Task prompt: Please show every line of the rows below that contains the string "kern", matching case exactly.

Provided data:
◇ ◇ ◇ ◇

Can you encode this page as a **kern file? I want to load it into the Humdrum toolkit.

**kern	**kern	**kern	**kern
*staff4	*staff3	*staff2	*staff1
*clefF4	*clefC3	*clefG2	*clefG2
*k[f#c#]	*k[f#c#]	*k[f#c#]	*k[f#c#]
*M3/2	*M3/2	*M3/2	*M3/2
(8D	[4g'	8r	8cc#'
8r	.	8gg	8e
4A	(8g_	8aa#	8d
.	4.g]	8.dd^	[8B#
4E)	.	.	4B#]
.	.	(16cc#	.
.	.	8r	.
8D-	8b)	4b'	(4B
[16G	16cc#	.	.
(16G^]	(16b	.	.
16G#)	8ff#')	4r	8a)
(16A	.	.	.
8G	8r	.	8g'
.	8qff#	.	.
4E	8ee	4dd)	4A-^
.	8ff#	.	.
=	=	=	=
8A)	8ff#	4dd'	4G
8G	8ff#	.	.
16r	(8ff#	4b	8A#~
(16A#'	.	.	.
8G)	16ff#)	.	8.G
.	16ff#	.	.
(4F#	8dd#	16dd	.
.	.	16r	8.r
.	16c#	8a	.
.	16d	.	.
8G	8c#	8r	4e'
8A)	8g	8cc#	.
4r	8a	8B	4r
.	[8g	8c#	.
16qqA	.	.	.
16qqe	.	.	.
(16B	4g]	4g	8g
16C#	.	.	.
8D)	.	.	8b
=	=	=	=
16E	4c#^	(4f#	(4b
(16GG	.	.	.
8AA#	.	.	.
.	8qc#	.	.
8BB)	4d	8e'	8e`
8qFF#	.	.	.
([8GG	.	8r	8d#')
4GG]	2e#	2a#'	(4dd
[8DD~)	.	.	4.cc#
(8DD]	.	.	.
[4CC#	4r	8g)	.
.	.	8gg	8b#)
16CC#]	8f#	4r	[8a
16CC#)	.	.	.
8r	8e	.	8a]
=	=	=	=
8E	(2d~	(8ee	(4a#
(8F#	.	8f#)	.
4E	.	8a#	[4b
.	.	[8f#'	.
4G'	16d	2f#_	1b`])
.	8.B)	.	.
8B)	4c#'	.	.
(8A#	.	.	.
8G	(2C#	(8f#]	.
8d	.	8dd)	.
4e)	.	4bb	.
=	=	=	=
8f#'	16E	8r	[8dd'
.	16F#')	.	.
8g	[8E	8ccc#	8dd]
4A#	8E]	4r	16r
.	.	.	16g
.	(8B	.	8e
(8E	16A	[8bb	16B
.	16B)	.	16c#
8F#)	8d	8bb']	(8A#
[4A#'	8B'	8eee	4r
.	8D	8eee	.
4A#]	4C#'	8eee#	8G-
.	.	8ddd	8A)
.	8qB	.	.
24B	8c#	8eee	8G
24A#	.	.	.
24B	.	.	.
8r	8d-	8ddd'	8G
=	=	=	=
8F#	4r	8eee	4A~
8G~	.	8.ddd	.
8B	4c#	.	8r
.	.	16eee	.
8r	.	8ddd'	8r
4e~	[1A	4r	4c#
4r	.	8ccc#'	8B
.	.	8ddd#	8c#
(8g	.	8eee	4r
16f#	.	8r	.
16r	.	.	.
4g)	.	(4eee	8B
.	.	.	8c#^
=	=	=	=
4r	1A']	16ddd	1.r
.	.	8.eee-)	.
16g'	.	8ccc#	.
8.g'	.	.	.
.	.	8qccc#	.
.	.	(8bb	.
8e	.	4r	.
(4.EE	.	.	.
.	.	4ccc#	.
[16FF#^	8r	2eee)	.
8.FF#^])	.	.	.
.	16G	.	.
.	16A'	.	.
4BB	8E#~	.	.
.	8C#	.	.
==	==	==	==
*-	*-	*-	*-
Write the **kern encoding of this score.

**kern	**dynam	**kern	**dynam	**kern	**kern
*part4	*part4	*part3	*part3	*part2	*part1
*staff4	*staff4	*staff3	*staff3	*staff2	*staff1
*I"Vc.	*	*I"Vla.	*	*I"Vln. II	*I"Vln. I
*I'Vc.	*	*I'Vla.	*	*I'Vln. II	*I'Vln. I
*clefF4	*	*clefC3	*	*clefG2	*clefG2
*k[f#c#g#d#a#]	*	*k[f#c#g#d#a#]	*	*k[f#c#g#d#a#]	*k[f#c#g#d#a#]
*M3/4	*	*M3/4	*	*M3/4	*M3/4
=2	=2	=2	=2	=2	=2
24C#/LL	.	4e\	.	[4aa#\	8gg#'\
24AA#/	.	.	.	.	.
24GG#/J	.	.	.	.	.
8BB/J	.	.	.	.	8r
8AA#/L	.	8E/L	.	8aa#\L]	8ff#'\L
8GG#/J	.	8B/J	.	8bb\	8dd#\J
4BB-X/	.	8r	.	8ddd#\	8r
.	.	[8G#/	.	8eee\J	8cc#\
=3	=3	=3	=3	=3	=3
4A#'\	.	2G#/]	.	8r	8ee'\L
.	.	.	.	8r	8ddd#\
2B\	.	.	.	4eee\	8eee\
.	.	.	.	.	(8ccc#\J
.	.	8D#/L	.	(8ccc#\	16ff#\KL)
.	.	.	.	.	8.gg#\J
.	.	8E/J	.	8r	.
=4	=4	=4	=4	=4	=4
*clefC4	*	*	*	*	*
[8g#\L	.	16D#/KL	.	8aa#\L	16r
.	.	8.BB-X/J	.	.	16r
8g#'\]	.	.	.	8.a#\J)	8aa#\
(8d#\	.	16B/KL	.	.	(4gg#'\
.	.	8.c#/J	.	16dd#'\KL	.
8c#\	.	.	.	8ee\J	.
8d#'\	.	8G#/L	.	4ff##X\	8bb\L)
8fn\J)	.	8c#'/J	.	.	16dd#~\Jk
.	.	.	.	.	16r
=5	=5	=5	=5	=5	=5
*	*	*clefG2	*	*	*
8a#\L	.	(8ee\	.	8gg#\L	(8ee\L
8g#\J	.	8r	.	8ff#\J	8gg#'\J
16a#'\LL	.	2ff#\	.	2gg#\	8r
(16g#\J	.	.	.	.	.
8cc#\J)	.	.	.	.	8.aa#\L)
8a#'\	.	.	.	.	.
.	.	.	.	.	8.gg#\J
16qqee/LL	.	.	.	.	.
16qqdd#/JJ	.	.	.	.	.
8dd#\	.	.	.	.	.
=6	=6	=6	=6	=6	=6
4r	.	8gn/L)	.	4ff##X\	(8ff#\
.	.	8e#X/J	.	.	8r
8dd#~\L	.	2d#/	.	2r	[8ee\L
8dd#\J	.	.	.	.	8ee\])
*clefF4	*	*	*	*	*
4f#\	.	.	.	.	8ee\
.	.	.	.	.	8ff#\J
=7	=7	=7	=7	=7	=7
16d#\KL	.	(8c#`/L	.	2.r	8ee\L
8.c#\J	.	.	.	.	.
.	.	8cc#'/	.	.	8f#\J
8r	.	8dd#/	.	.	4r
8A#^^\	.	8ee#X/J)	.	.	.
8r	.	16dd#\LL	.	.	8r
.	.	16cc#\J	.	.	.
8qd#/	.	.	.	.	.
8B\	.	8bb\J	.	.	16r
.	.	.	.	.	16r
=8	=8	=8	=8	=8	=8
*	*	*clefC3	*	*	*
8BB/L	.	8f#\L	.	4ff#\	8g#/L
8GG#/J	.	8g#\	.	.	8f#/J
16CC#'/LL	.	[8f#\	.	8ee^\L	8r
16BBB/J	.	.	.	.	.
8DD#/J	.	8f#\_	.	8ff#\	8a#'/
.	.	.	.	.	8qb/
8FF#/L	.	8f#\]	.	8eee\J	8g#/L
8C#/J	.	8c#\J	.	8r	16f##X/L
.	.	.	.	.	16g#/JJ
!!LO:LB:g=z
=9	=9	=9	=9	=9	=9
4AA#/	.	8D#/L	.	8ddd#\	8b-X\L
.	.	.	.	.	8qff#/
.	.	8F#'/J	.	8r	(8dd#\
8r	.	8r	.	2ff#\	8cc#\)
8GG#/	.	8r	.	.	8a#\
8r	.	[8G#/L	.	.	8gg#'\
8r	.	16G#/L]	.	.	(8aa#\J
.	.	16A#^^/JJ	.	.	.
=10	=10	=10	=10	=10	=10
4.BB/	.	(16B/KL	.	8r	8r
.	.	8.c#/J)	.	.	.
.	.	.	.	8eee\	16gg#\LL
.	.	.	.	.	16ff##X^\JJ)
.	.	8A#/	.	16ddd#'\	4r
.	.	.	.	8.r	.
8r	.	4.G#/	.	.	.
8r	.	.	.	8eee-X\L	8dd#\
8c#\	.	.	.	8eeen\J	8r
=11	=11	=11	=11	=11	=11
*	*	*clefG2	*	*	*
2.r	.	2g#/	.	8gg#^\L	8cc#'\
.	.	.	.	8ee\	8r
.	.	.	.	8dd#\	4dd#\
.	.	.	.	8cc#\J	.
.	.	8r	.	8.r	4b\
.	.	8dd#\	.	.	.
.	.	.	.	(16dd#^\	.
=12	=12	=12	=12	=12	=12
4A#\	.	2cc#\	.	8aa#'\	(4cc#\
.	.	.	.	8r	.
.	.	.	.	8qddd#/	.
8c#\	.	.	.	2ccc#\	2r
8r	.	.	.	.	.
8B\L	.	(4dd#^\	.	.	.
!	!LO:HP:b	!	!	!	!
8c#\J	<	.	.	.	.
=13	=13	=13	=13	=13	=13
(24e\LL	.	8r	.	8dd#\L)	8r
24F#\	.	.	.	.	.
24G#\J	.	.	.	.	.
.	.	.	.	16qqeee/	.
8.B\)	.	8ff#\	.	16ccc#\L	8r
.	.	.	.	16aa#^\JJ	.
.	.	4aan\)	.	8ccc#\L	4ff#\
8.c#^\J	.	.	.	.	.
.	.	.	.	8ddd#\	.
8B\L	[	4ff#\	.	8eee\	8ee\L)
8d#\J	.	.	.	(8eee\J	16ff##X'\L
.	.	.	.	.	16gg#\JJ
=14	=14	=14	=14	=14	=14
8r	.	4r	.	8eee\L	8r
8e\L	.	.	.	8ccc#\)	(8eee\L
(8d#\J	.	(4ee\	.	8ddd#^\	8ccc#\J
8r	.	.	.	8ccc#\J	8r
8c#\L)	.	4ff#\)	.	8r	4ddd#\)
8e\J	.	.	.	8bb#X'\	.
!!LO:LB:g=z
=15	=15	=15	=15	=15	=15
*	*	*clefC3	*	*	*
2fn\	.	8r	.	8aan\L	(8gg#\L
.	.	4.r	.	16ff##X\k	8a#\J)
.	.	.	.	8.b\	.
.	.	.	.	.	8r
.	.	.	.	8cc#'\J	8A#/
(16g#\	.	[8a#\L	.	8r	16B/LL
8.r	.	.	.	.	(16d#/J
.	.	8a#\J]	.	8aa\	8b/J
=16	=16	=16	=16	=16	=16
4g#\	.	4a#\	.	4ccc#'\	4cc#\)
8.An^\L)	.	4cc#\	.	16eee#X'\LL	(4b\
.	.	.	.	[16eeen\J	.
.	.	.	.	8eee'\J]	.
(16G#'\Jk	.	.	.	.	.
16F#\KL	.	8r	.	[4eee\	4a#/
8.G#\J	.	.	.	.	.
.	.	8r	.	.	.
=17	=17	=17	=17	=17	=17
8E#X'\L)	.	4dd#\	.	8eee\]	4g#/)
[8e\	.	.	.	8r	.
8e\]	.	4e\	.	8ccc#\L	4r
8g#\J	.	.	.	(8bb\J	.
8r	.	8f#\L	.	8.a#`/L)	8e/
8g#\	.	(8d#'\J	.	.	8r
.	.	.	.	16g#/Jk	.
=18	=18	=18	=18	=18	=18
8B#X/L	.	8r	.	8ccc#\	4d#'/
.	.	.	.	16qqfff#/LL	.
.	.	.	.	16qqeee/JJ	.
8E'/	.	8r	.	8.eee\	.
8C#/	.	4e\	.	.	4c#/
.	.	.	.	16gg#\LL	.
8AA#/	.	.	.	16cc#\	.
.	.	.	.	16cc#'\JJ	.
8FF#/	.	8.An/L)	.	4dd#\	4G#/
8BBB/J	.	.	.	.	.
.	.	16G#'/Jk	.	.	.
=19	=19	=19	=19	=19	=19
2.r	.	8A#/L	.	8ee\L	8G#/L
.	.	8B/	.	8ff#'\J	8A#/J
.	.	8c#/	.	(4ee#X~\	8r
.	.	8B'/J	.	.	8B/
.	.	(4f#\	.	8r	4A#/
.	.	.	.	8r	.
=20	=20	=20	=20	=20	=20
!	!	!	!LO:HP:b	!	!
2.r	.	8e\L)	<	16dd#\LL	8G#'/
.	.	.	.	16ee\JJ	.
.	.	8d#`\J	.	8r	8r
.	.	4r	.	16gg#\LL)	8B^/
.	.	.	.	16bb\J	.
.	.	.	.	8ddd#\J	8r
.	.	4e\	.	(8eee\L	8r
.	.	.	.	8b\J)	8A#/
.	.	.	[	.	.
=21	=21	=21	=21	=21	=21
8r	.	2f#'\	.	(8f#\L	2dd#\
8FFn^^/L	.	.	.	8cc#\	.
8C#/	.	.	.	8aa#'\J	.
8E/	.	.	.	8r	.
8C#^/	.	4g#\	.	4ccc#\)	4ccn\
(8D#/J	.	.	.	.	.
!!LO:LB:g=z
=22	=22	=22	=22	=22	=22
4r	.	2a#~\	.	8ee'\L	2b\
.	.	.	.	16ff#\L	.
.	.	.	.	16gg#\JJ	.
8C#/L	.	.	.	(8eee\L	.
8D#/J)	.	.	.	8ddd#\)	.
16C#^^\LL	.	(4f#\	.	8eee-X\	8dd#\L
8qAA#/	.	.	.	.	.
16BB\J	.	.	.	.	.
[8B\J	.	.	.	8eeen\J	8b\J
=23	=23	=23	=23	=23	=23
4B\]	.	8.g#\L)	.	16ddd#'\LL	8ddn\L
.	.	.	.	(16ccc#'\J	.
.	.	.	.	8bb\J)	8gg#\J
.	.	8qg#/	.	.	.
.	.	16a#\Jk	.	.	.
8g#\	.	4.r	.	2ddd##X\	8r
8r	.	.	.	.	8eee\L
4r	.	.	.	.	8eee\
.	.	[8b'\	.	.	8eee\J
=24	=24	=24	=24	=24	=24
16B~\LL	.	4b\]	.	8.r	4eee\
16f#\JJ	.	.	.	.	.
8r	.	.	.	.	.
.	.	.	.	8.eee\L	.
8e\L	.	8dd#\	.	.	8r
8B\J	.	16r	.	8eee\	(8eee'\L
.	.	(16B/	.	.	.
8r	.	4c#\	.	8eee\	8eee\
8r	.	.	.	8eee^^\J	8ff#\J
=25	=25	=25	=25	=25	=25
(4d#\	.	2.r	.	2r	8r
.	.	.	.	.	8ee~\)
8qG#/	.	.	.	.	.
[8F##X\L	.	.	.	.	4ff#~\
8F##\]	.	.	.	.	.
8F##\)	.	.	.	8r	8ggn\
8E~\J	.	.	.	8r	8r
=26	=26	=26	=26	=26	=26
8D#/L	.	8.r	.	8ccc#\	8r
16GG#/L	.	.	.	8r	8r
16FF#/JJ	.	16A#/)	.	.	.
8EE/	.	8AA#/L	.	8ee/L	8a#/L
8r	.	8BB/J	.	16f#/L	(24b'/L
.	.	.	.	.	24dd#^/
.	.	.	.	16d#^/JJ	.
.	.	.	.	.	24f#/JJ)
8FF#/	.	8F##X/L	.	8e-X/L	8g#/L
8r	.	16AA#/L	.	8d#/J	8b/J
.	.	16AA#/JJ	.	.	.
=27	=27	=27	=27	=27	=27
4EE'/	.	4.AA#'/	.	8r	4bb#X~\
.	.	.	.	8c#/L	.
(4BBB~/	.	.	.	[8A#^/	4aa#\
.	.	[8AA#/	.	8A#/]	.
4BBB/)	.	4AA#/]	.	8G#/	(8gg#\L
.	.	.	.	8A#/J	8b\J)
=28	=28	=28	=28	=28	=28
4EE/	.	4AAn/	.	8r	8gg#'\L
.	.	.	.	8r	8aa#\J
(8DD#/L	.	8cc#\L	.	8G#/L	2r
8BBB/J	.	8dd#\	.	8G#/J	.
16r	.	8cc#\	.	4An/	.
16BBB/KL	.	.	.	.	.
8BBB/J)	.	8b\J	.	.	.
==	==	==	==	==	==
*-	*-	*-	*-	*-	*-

◇ ◇ ◇ ◇

Result for this task:
Can you encode this page as a **kern file? I want to load it into the Humdrum toolkit.
**kern	**kern	**kern	**kern
Write the **kern encoding of this score.
**kern	**dynam	**kern	**dynam	**kern	**kern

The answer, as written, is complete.